● **Task**: The task calls for each line of the records below in which the word "recoloured" appears.

[Before-and-after object lists]
-- Opening Marker --

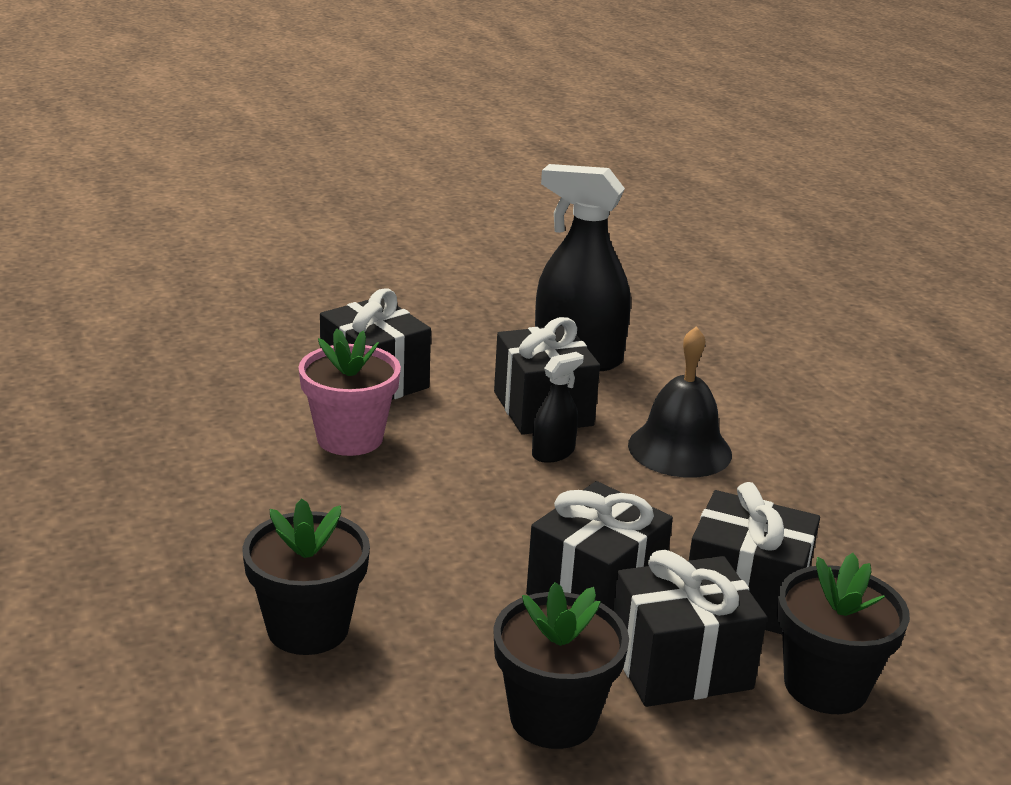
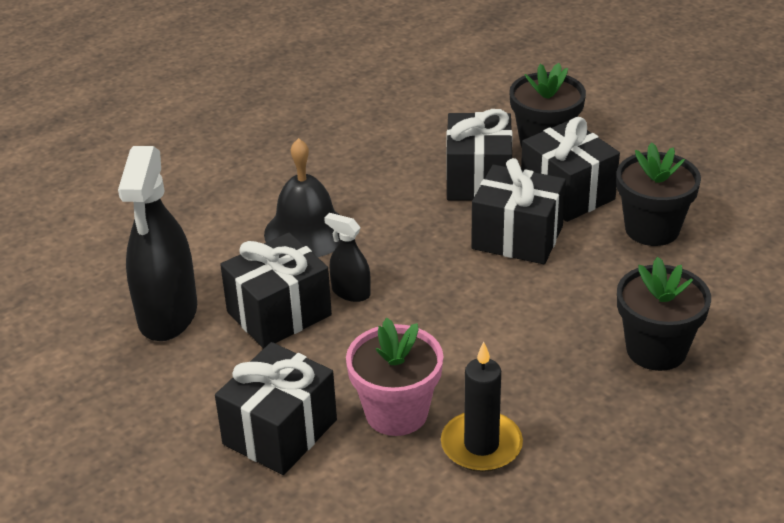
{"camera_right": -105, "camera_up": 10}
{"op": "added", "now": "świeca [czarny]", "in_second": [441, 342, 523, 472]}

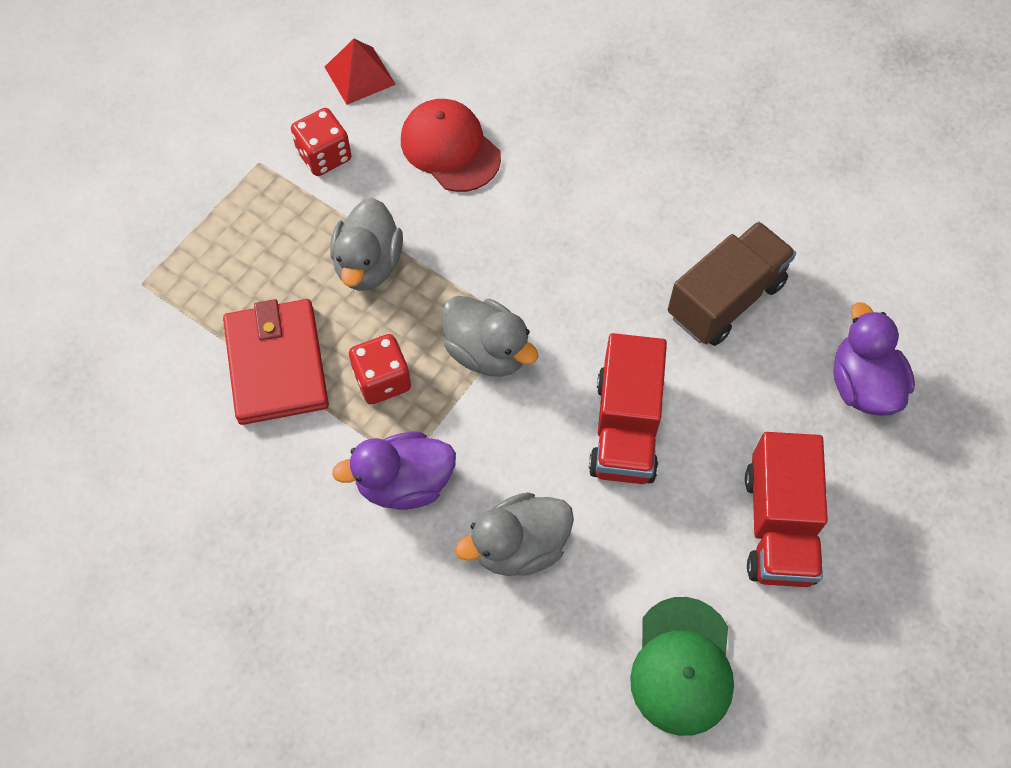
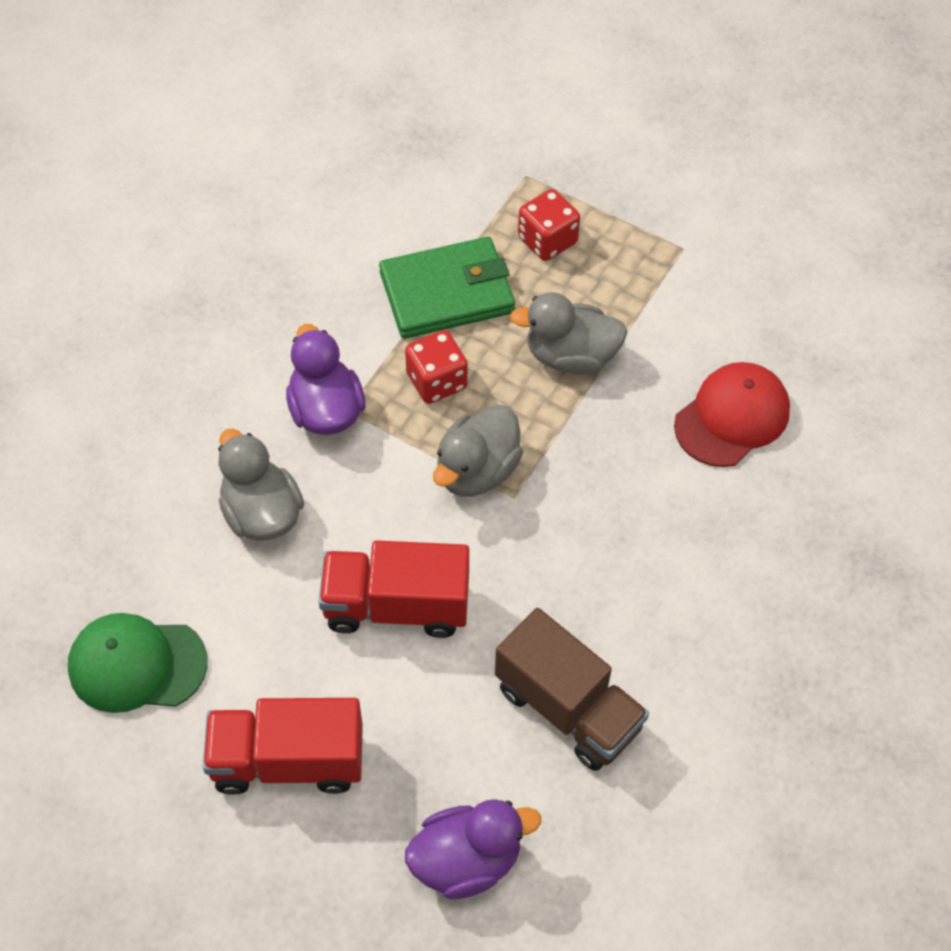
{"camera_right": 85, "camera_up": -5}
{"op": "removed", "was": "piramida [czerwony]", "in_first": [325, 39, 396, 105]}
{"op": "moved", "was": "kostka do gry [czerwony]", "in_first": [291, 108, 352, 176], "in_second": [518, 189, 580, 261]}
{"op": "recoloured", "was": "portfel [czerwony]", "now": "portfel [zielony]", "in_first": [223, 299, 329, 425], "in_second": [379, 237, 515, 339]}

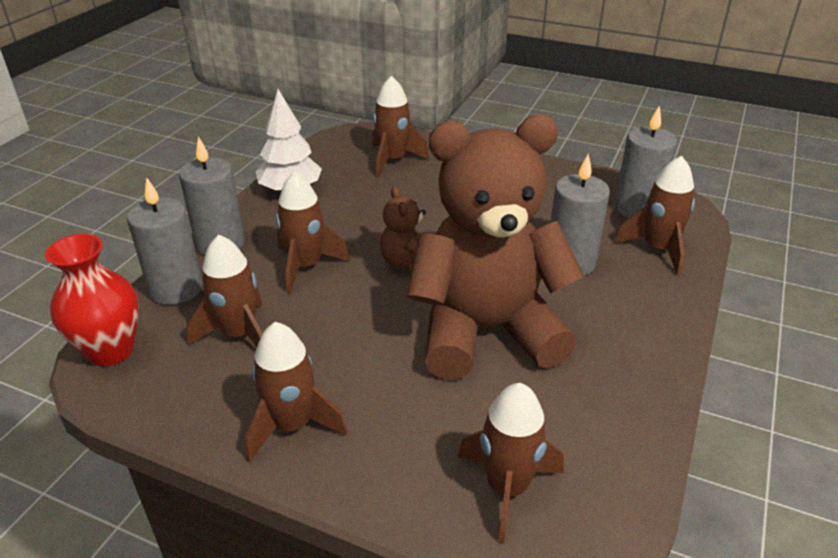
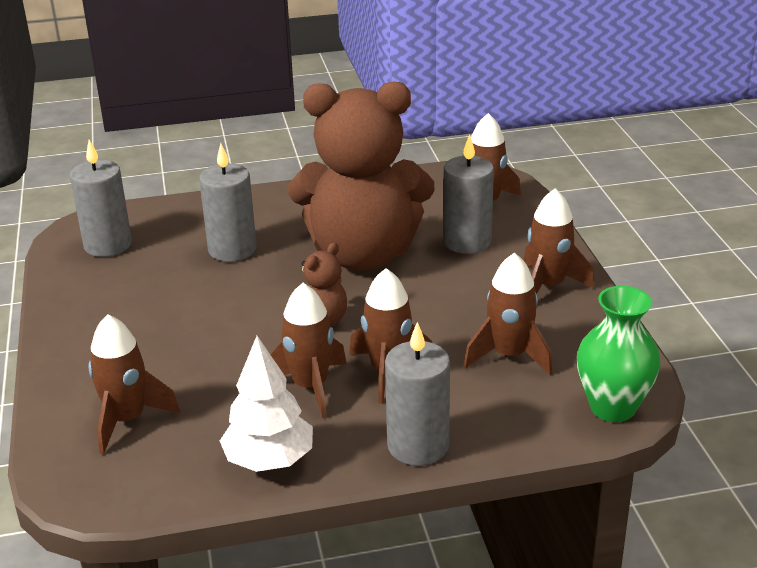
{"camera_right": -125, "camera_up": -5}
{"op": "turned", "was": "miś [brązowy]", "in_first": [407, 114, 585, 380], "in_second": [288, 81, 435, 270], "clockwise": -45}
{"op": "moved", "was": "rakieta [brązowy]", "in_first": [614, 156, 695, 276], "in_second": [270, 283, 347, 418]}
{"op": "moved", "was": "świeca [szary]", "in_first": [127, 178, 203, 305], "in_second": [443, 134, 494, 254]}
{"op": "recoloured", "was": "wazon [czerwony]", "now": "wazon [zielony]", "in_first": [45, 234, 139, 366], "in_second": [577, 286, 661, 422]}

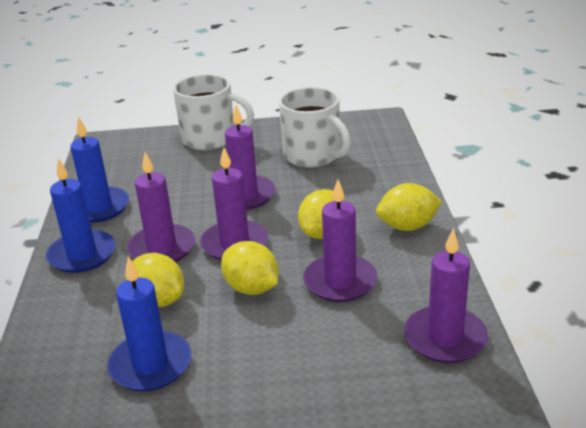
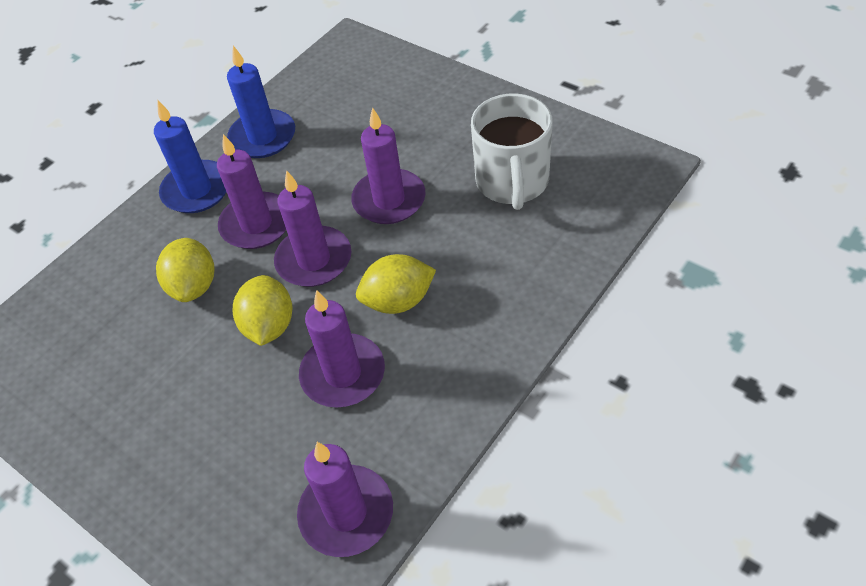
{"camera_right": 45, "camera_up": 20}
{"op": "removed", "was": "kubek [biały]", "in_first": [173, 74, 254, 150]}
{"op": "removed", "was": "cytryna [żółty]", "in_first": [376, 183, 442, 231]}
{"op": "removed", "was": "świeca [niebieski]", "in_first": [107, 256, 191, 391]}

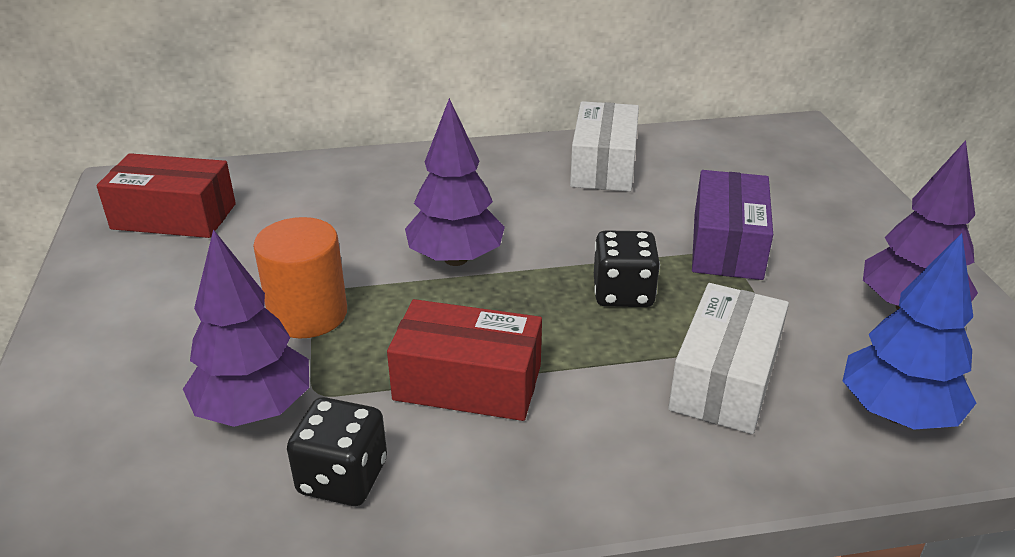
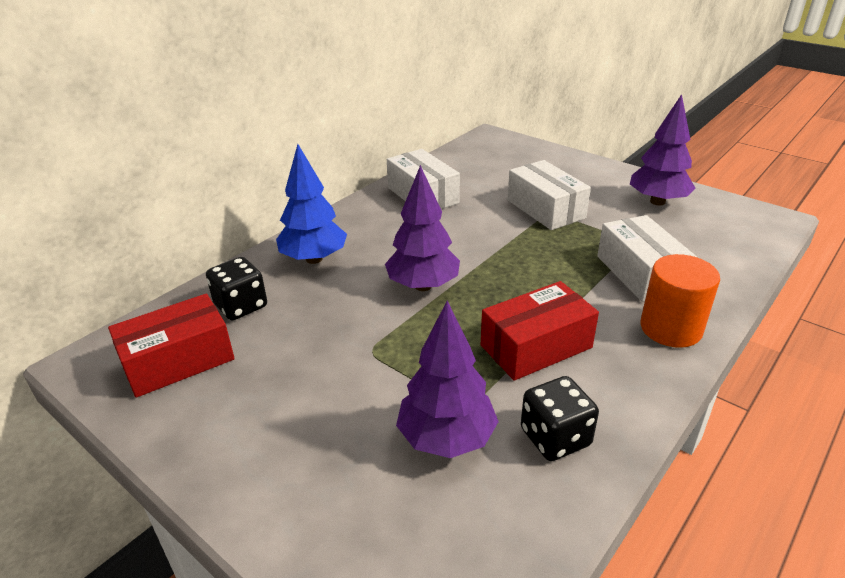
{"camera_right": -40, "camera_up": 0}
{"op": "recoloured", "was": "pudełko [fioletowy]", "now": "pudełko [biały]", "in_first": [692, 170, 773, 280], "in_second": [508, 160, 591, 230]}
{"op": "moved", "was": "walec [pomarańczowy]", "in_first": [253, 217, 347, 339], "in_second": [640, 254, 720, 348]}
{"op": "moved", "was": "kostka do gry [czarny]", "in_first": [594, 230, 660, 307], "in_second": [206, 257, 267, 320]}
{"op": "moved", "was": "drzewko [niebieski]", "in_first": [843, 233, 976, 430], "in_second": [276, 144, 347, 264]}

-- Closing Marker --

● **Exercise response**:
{"op": "recoloured", "was": "portfel [czerwony]", "now": "portfel [zielony]", "in_first": [223, 299, 329, 425], "in_second": [379, 237, 515, 339]}
{"op": "recoloured", "was": "wazon [czerwony]", "now": "wazon [zielony]", "in_first": [45, 234, 139, 366], "in_second": [577, 286, 661, 422]}
{"op": "recoloured", "was": "pudełko [fioletowy]", "now": "pudełko [biały]", "in_first": [692, 170, 773, 280], "in_second": [508, 160, 591, 230]}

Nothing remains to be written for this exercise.